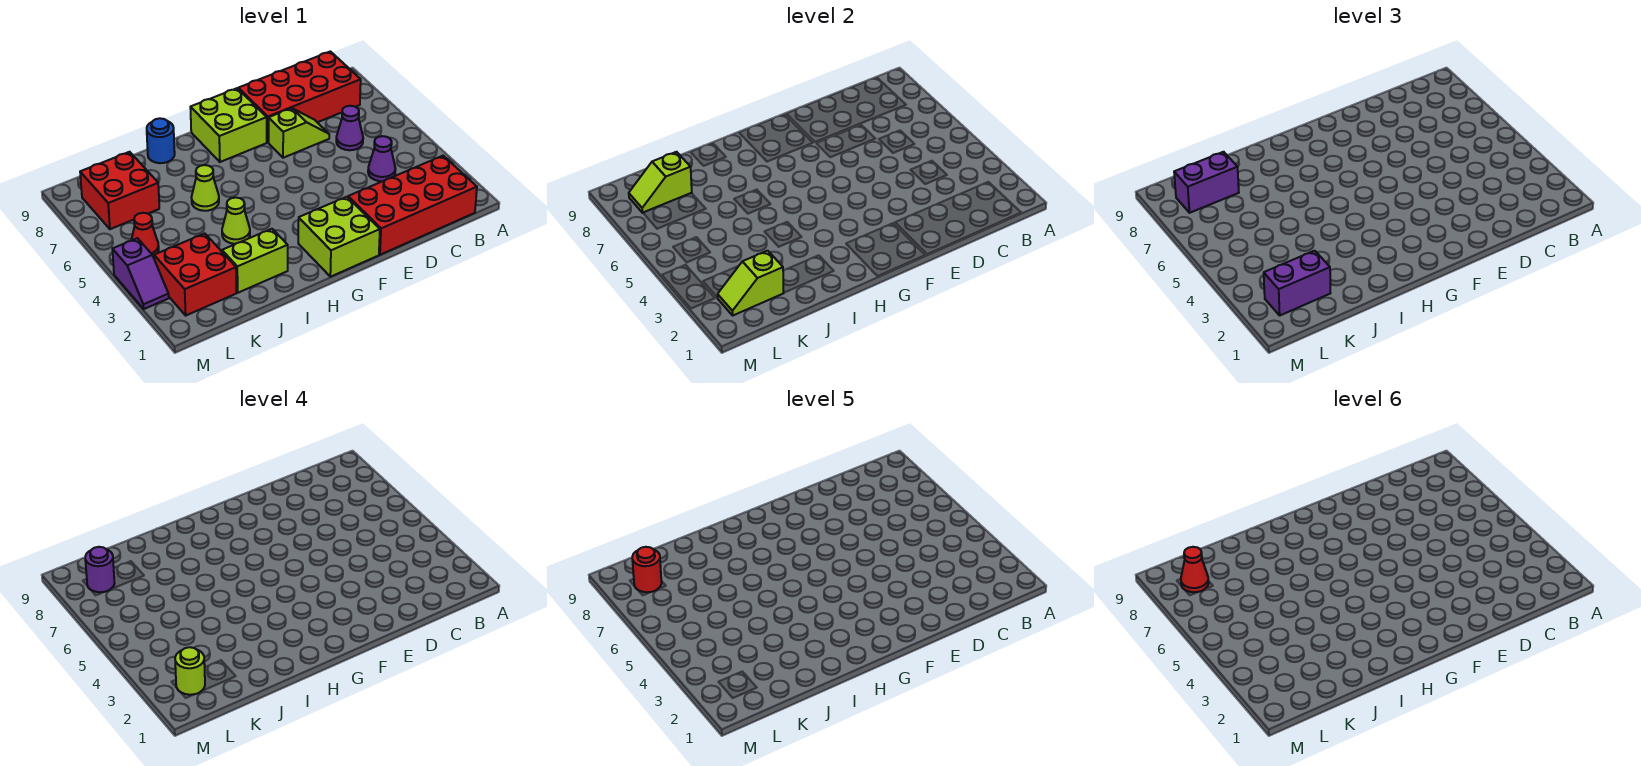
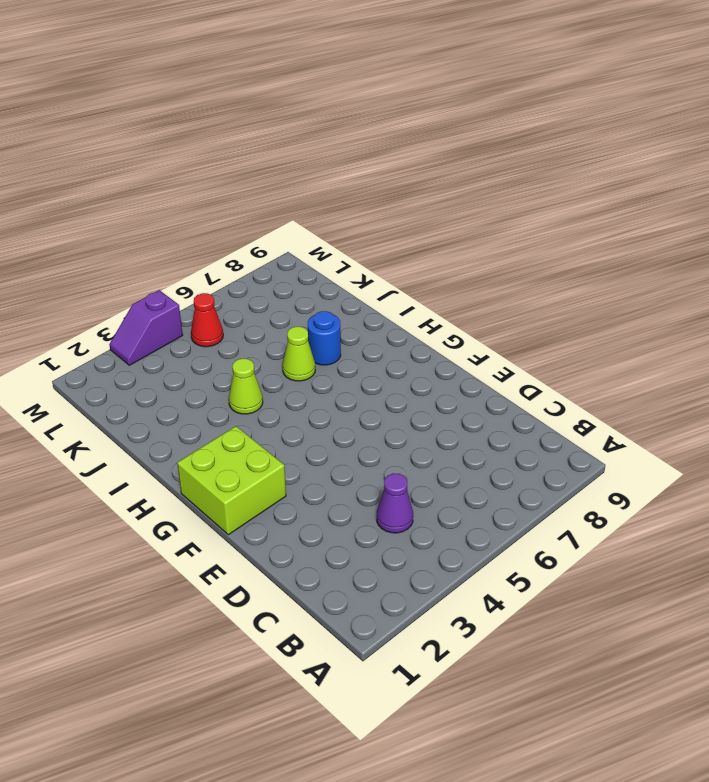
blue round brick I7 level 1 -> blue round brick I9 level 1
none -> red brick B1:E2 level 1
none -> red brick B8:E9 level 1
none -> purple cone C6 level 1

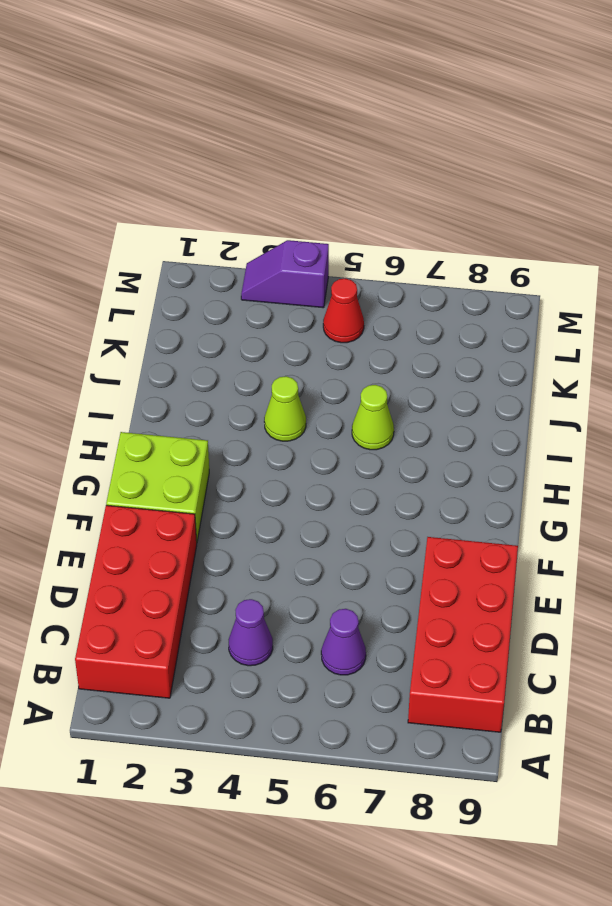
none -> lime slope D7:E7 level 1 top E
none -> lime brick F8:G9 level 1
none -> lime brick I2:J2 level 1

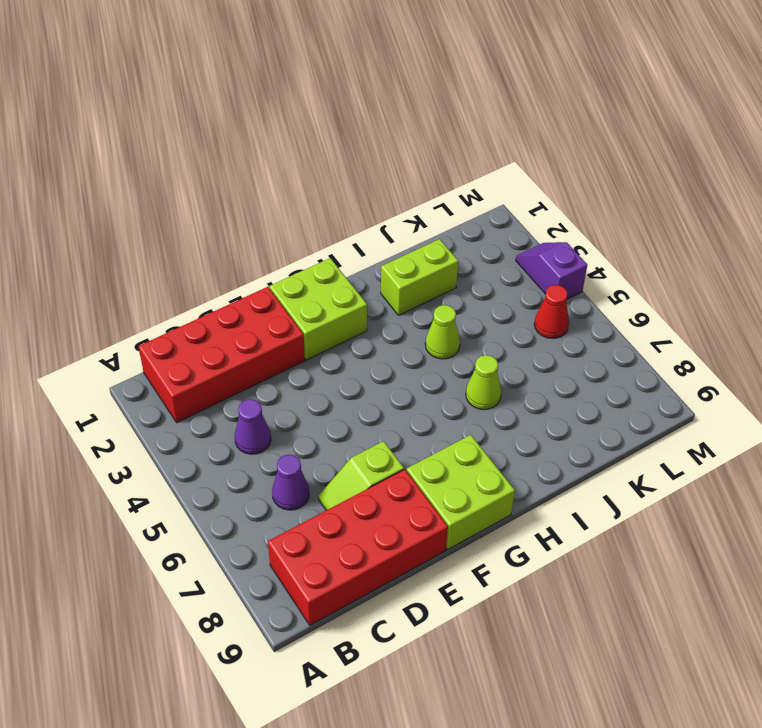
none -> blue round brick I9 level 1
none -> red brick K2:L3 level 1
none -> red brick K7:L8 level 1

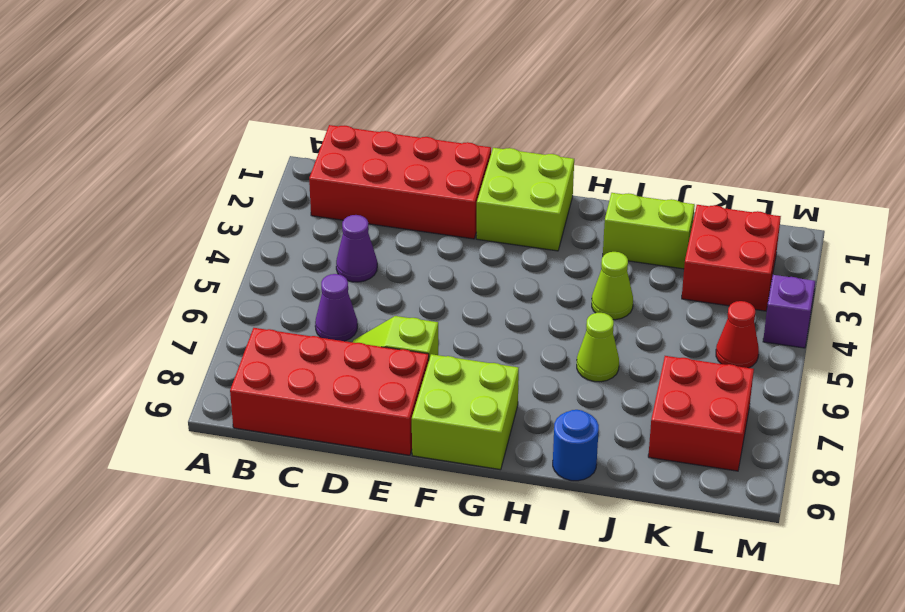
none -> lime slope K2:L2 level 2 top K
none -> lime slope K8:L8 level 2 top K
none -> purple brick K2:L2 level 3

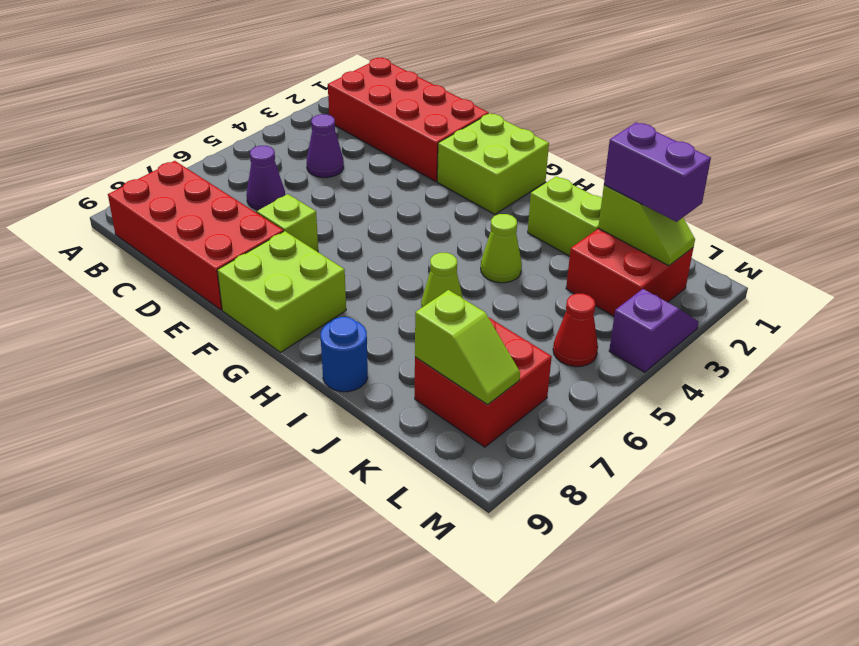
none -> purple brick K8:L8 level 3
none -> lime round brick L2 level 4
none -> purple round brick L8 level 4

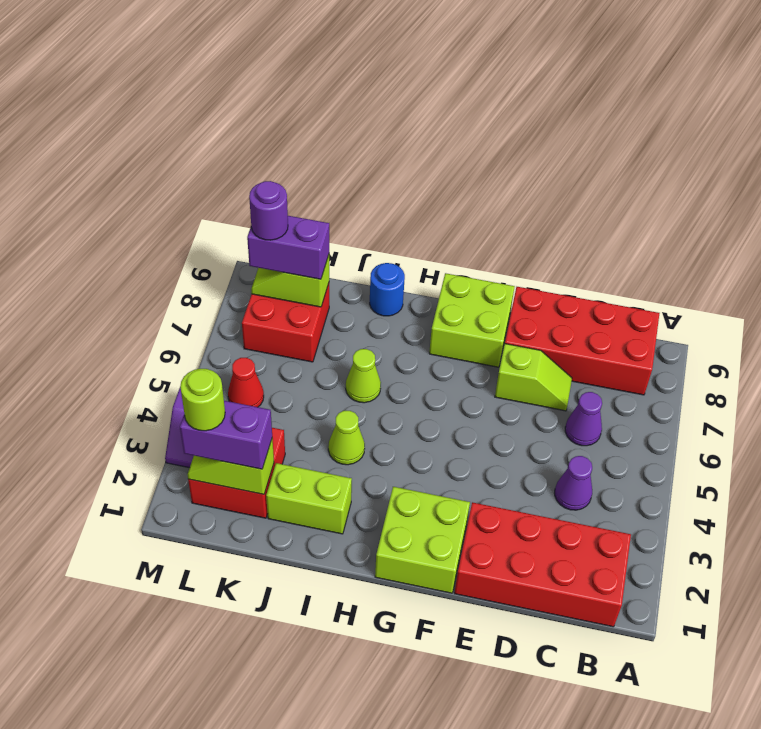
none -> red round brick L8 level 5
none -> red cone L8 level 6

·····

Your assignment –
Your copy should hold only the lines running from the one that contains "none -> lime brick I2:J2 level 1" through the final line of the data; transcribe them exactly, both ends included, and leave pictures out.

Response to the exercise –
none -> lime brick I2:J2 level 1

none -> blue round brick I9 level 1
none -> red brick K2:L3 level 1
none -> red brick K7:L8 level 1

none -> lime slope K2:L2 level 2 top K
none -> lime slope K8:L8 level 2 top K
none -> purple brick K2:L2 level 3

none -> purple brick K8:L8 level 3
none -> lime round brick L2 level 4
none -> purple round brick L8 level 4

none -> red round brick L8 level 5
none -> red cone L8 level 6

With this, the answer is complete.